PROBLEM DETAILS. Using the data below, repeat all of it precisely.

MATERIAL PROVIDED.
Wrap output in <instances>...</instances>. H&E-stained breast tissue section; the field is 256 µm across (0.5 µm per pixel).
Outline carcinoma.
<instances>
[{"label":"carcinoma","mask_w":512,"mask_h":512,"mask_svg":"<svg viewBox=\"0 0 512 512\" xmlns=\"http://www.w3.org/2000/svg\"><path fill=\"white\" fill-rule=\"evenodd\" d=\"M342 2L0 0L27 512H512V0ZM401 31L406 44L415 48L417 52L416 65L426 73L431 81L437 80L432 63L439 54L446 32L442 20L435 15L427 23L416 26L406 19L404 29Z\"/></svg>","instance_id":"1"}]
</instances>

SOLUTION FOR THIS PROBLEM.
Wrap output in <instances>...</instances>. H&E-stained breast tissue section; the field is 256 µm across (0.5 µm per pixel).
Outline carcinoma.
<instances>
[{"label":"carcinoma","mask_w":512,"mask_h":512,"mask_svg":"<svg viewBox=\"0 0 512 512\" xmlns=\"http://www.w3.org/2000/svg\"><path fill=\"white\" fill-rule=\"evenodd\" d=\"M342 2L0 0L27 512H512V0ZM401 31L406 44L415 48L417 52L416 65L426 73L431 81L437 80L432 63L439 54L446 32L442 20L435 15L427 23L416 26L406 19L404 29Z\"/></svg>","instance_id":"1"}]
</instances>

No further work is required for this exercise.